[Stored entries]
BEGIN
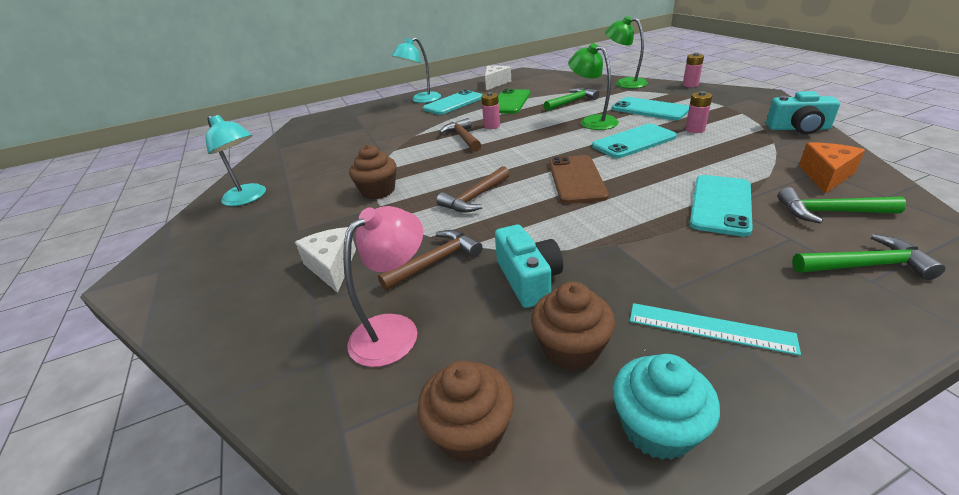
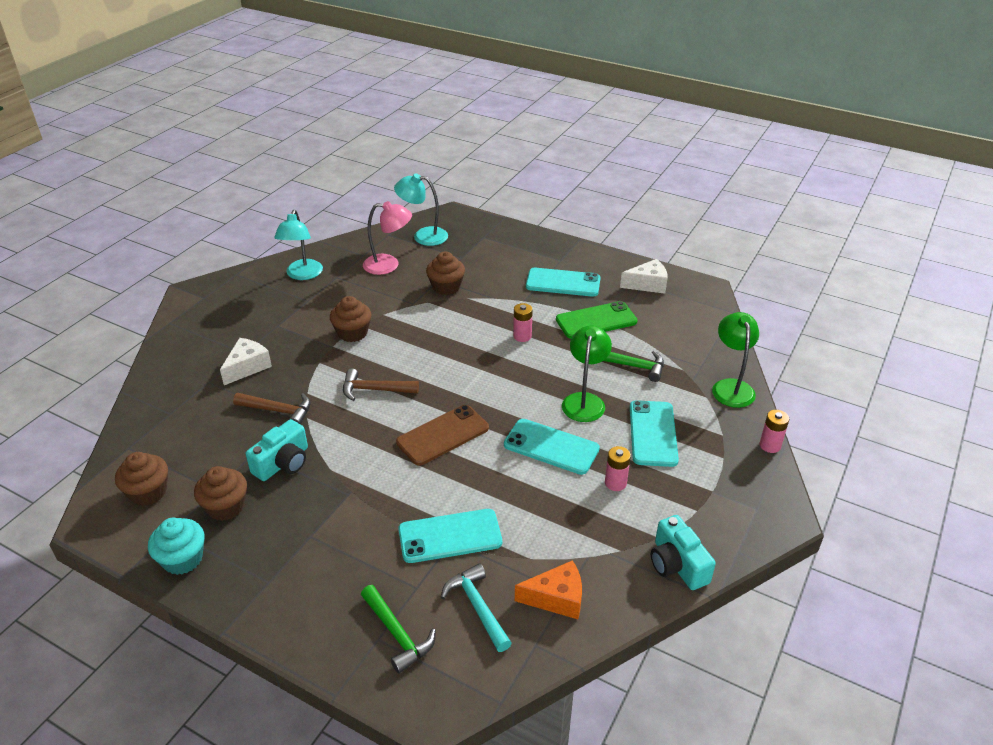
camera: 50 degrees right, 5 degrees up
(388, 139) = (446, 287): none -> brown cupcake
(394, 330) = (204, 427): pink lamp -> pink lamp (389, 265)
(421, 100) = (555, 256): turquoise lamp -> turquoise lamp (423, 236)
(463, 138) = (482, 330): brown hammer -> none
(709, 328) = (276, 562): turquoise ruler -> none
(829, 212) = (477, 606): green hammer -> turquoise hammer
END
• _Brief_: Begin with the line that contains "(388, 139) = (446, 287): none" and end with the last line of the records; set down every line in that span exactly, and nothing else.

• _The completed task_:
(388, 139) = (446, 287): none -> brown cupcake
(394, 330) = (204, 427): pink lamp -> pink lamp (389, 265)
(421, 100) = (555, 256): turquoise lamp -> turquoise lamp (423, 236)
(463, 138) = (482, 330): brown hammer -> none
(709, 328) = (276, 562): turquoise ruler -> none
(829, 212) = (477, 606): green hammer -> turquoise hammer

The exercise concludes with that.